++++ Data extract
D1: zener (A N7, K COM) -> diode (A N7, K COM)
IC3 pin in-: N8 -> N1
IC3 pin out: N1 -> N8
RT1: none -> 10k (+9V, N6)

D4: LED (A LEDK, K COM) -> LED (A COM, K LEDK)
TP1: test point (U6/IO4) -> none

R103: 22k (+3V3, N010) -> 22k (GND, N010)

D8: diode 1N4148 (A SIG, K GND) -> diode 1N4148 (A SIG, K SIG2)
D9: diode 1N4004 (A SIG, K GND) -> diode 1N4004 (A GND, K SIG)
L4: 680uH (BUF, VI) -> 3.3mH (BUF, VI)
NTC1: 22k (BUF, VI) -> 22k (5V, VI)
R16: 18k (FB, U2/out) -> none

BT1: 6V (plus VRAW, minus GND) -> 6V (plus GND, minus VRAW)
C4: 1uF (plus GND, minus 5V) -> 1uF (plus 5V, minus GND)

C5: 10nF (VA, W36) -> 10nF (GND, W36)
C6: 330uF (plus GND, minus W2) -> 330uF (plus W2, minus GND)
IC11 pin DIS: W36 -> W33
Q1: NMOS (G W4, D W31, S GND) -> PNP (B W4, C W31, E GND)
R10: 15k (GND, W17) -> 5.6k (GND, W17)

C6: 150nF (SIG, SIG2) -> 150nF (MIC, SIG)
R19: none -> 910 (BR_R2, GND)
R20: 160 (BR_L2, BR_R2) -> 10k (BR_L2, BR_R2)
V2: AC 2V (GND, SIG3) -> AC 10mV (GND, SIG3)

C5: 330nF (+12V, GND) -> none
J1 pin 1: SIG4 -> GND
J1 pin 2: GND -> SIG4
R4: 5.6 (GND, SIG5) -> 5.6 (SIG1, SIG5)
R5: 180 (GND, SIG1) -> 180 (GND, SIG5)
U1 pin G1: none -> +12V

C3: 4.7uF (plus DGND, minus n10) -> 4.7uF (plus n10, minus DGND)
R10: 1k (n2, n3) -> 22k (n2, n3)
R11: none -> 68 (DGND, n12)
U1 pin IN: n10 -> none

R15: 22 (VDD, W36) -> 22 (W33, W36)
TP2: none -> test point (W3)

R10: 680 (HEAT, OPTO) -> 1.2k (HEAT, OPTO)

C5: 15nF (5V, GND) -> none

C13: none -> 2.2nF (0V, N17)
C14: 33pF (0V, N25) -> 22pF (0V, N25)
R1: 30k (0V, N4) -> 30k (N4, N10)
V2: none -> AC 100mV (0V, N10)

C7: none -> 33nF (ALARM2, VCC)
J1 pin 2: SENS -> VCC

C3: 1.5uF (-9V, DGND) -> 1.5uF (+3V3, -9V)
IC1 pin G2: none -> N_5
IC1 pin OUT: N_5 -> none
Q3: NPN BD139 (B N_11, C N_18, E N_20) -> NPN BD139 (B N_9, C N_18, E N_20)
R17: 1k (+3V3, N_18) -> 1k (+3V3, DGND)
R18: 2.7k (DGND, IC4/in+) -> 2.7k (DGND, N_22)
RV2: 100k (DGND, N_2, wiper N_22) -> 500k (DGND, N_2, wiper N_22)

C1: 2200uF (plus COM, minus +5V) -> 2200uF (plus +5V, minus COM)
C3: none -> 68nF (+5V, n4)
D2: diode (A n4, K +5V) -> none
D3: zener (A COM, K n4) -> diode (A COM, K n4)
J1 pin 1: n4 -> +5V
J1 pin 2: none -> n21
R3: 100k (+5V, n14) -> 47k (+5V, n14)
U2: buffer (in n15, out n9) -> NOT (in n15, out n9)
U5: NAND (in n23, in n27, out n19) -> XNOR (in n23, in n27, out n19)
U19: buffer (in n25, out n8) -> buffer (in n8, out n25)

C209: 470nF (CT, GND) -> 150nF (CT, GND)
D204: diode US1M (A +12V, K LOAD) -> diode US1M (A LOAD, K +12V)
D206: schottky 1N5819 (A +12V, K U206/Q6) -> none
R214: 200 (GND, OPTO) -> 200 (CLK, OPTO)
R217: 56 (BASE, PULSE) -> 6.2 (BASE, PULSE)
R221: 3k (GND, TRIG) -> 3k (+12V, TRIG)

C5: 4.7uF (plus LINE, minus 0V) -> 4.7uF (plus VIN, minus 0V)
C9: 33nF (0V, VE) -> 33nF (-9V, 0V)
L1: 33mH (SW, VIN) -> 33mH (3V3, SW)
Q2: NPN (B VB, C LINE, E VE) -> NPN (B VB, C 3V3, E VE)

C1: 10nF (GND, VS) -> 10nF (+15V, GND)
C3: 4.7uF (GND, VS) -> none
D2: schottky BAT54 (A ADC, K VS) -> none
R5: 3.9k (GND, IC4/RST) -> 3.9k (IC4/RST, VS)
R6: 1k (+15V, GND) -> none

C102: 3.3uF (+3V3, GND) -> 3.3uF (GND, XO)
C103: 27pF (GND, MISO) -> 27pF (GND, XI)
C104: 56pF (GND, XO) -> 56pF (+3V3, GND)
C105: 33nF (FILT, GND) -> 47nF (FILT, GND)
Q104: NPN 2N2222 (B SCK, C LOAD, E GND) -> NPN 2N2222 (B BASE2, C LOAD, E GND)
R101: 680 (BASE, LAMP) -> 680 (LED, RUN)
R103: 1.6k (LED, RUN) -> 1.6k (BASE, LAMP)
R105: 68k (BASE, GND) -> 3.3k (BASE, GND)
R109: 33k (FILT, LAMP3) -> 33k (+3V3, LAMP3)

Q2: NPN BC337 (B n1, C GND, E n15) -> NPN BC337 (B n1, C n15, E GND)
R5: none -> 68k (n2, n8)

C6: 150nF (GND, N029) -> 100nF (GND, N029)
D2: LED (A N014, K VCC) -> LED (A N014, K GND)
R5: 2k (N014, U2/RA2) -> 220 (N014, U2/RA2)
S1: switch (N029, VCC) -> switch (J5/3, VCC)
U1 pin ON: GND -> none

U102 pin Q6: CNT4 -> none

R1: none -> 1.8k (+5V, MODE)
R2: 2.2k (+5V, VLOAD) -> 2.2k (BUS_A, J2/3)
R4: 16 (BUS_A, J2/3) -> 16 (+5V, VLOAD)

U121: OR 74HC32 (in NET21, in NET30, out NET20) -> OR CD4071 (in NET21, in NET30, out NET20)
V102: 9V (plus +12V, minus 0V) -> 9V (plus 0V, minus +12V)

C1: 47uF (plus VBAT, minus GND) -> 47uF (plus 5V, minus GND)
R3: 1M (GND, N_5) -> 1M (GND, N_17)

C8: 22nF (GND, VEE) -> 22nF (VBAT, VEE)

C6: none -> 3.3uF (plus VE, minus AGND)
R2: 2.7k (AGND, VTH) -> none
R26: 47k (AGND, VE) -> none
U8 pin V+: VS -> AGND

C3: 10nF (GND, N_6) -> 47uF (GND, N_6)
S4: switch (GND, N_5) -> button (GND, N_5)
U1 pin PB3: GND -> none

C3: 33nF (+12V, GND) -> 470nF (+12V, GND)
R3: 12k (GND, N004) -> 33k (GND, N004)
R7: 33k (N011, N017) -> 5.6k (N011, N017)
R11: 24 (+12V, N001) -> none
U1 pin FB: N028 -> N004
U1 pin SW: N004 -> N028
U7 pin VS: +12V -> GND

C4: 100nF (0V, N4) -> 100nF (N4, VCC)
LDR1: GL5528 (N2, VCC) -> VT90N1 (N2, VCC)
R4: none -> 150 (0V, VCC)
++++++++
Task description
Copy out the full listing exactly.

Answer below
D1: zener (A N7, K COM) -> diode (A N7, K COM)
IC3 pin in-: N8 -> N1
IC3 pin out: N1 -> N8
RT1: none -> 10k (+9V, N6)

D4: LED (A LEDK, K COM) -> LED (A COM, K LEDK)
TP1: test point (U6/IO4) -> none

R103: 22k (+3V3, N010) -> 22k (GND, N010)

D8: diode 1N4148 (A SIG, K GND) -> diode 1N4148 (A SIG, K SIG2)
D9: diode 1N4004 (A SIG, K GND) -> diode 1N4004 (A GND, K SIG)
L4: 680uH (BUF, VI) -> 3.3mH (BUF, VI)
NTC1: 22k (BUF, VI) -> 22k (5V, VI)
R16: 18k (FB, U2/out) -> none

BT1: 6V (plus VRAW, minus GND) -> 6V (plus GND, minus VRAW)
C4: 1uF (plus GND, minus 5V) -> 1uF (plus 5V, minus GND)

C5: 10nF (VA, W36) -> 10nF (GND, W36)
C6: 330uF (plus GND, minus W2) -> 330uF (plus W2, minus GND)
IC11 pin DIS: W36 -> W33
Q1: NMOS (G W4, D W31, S GND) -> PNP (B W4, C W31, E GND)
R10: 15k (GND, W17) -> 5.6k (GND, W17)

C6: 150nF (SIG, SIG2) -> 150nF (MIC, SIG)
R19: none -> 910 (BR_R2, GND)
R20: 160 (BR_L2, BR_R2) -> 10k (BR_L2, BR_R2)
V2: AC 2V (GND, SIG3) -> AC 10mV (GND, SIG3)

C5: 330nF (+12V, GND) -> none
J1 pin 1: SIG4 -> GND
J1 pin 2: GND -> SIG4
R4: 5.6 (GND, SIG5) -> 5.6 (SIG1, SIG5)
R5: 180 (GND, SIG1) -> 180 (GND, SIG5)
U1 pin G1: none -> +12V

C3: 4.7uF (plus DGND, minus n10) -> 4.7uF (plus n10, minus DGND)
R10: 1k (n2, n3) -> 22k (n2, n3)
R11: none -> 68 (DGND, n12)
U1 pin IN: n10 -> none

R15: 22 (VDD, W36) -> 22 (W33, W36)
TP2: none -> test point (W3)

R10: 680 (HEAT, OPTO) -> 1.2k (HEAT, OPTO)

C5: 15nF (5V, GND) -> none

C13: none -> 2.2nF (0V, N17)
C14: 33pF (0V, N25) -> 22pF (0V, N25)
R1: 30k (0V, N4) -> 30k (N4, N10)
V2: none -> AC 100mV (0V, N10)

C7: none -> 33nF (ALARM2, VCC)
J1 pin 2: SENS -> VCC

C3: 1.5uF (-9V, DGND) -> 1.5uF (+3V3, -9V)
IC1 pin G2: none -> N_5
IC1 pin OUT: N_5 -> none
Q3: NPN BD139 (B N_11, C N_18, E N_20) -> NPN BD139 (B N_9, C N_18, E N_20)
R17: 1k (+3V3, N_18) -> 1k (+3V3, DGND)
R18: 2.7k (DGND, IC4/in+) -> 2.7k (DGND, N_22)
RV2: 100k (DGND, N_2, wiper N_22) -> 500k (DGND, N_2, wiper N_22)

C1: 2200uF (plus COM, minus +5V) -> 2200uF (plus +5V, minus COM)
C3: none -> 68nF (+5V, n4)
D2: diode (A n4, K +5V) -> none
D3: zener (A COM, K n4) -> diode (A COM, K n4)
J1 pin 1: n4 -> +5V
J1 pin 2: none -> n21
R3: 100k (+5V, n14) -> 47k (+5V, n14)
U2: buffer (in n15, out n9) -> NOT (in n15, out n9)
U5: NAND (in n23, in n27, out n19) -> XNOR (in n23, in n27, out n19)
U19: buffer (in n25, out n8) -> buffer (in n8, out n25)

C209: 470nF (CT, GND) -> 150nF (CT, GND)
D204: diode US1M (A +12V, K LOAD) -> diode US1M (A LOAD, K +12V)
D206: schottky 1N5819 (A +12V, K U206/Q6) -> none
R214: 200 (GND, OPTO) -> 200 (CLK, OPTO)
R217: 56 (BASE, PULSE) -> 6.2 (BASE, PULSE)
R221: 3k (GND, TRIG) -> 3k (+12V, TRIG)

C5: 4.7uF (plus LINE, minus 0V) -> 4.7uF (plus VIN, minus 0V)
C9: 33nF (0V, VE) -> 33nF (-9V, 0V)
L1: 33mH (SW, VIN) -> 33mH (3V3, SW)
Q2: NPN (B VB, C LINE, E VE) -> NPN (B VB, C 3V3, E VE)

C1: 10nF (GND, VS) -> 10nF (+15V, GND)
C3: 4.7uF (GND, VS) -> none
D2: schottky BAT54 (A ADC, K VS) -> none
R5: 3.9k (GND, IC4/RST) -> 3.9k (IC4/RST, VS)
R6: 1k (+15V, GND) -> none

C102: 3.3uF (+3V3, GND) -> 3.3uF (GND, XO)
C103: 27pF (GND, MISO) -> 27pF (GND, XI)
C104: 56pF (GND, XO) -> 56pF (+3V3, GND)
C105: 33nF (FILT, GND) -> 47nF (FILT, GND)
Q104: NPN 2N2222 (B SCK, C LOAD, E GND) -> NPN 2N2222 (B BASE2, C LOAD, E GND)
R101: 680 (BASE, LAMP) -> 680 (LED, RUN)
R103: 1.6k (LED, RUN) -> 1.6k (BASE, LAMP)
R105: 68k (BASE, GND) -> 3.3k (BASE, GND)
R109: 33k (FILT, LAMP3) -> 33k (+3V3, LAMP3)

Q2: NPN BC337 (B n1, C GND, E n15) -> NPN BC337 (B n1, C n15, E GND)
R5: none -> 68k (n2, n8)

C6: 150nF (GND, N029) -> 100nF (GND, N029)
D2: LED (A N014, K VCC) -> LED (A N014, K GND)
R5: 2k (N014, U2/RA2) -> 220 (N014, U2/RA2)
S1: switch (N029, VCC) -> switch (J5/3, VCC)
U1 pin ON: GND -> none

U102 pin Q6: CNT4 -> none

R1: none -> 1.8k (+5V, MODE)
R2: 2.2k (+5V, VLOAD) -> 2.2k (BUS_A, J2/3)
R4: 16 (BUS_A, J2/3) -> 16 (+5V, VLOAD)

U121: OR 74HC32 (in NET21, in NET30, out NET20) -> OR CD4071 (in NET21, in NET30, out NET20)
V102: 9V (plus +12V, minus 0V) -> 9V (plus 0V, minus +12V)

C1: 47uF (plus VBAT, minus GND) -> 47uF (plus 5V, minus GND)
R3: 1M (GND, N_5) -> 1M (GND, N_17)

C8: 22nF (GND, VEE) -> 22nF (VBAT, VEE)

C6: none -> 3.3uF (plus VE, minus AGND)
R2: 2.7k (AGND, VTH) -> none
R26: 47k (AGND, VE) -> none
U8 pin V+: VS -> AGND

C3: 10nF (GND, N_6) -> 47uF (GND, N_6)
S4: switch (GND, N_5) -> button (GND, N_5)
U1 pin PB3: GND -> none

C3: 33nF (+12V, GND) -> 470nF (+12V, GND)
R3: 12k (GND, N004) -> 33k (GND, N004)
R7: 33k (N011, N017) -> 5.6k (N011, N017)
R11: 24 (+12V, N001) -> none
U1 pin FB: N028 -> N004
U1 pin SW: N004 -> N028
U7 pin VS: +12V -> GND

C4: 100nF (0V, N4) -> 100nF (N4, VCC)
LDR1: GL5528 (N2, VCC) -> VT90N1 (N2, VCC)
R4: none -> 150 (0V, VCC)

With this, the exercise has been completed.